#### Exercise
Count up the lines below that include the string "none" and report the number by itself.

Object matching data
◇ ◇ ◇ ◇ ◇
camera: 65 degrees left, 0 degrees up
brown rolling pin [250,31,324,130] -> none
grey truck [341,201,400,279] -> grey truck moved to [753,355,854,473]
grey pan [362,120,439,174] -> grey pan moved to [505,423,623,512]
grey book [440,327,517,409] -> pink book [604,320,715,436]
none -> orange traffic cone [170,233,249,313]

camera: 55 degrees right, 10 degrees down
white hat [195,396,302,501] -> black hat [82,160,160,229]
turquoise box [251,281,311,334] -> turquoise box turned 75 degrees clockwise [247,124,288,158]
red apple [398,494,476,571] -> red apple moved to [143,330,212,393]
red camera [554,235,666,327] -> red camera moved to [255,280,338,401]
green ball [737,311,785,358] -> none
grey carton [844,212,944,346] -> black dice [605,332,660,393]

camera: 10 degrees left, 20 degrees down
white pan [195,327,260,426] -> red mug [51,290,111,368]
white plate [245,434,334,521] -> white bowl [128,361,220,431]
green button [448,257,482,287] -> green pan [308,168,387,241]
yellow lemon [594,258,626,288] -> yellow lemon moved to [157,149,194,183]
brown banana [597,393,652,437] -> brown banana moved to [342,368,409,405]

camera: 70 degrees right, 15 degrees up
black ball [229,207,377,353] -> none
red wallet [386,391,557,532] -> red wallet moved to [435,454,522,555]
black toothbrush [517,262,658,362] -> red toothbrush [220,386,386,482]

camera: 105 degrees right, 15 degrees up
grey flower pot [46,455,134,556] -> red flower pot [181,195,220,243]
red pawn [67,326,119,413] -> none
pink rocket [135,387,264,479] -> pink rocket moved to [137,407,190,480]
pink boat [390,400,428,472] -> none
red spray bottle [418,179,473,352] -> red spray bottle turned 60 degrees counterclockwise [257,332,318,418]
◇ ◇ ◇ ◇ ◇
#### Answer space
6